Items>
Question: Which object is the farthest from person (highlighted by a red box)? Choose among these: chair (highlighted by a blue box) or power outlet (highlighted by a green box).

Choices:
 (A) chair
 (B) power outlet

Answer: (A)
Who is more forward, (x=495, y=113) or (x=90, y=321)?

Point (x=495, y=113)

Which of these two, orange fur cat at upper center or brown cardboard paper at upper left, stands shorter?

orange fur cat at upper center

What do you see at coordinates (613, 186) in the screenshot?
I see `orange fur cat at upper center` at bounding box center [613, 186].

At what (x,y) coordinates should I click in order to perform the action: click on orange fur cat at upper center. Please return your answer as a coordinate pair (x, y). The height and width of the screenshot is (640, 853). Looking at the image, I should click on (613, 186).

Aim of the task> Copy out the listing above again, line for line, with no changes.

Solution for this exercise>
Question: Which object is the farthest from person (highlighted by a red box)? Choose among these: chair (highlighted by a blue box) or power outlet (highlighted by a green box).

Choices:
 (A) chair
 (B) power outlet

Answer: (A)
Who is more forward, (x=495, y=113) or (x=90, y=321)?

Point (x=495, y=113)

Which of these two, orange fur cat at upper center or brown cardboard paper at upper left, stands shorter?

orange fur cat at upper center

What do you see at coordinates (613, 186) in the screenshot?
I see `orange fur cat at upper center` at bounding box center [613, 186].

At what (x,y) coordinates should I click in order to perform the action: click on orange fur cat at upper center. Please return your answer as a coordinate pair (x, y). The height and width of the screenshot is (640, 853). Looking at the image, I should click on (613, 186).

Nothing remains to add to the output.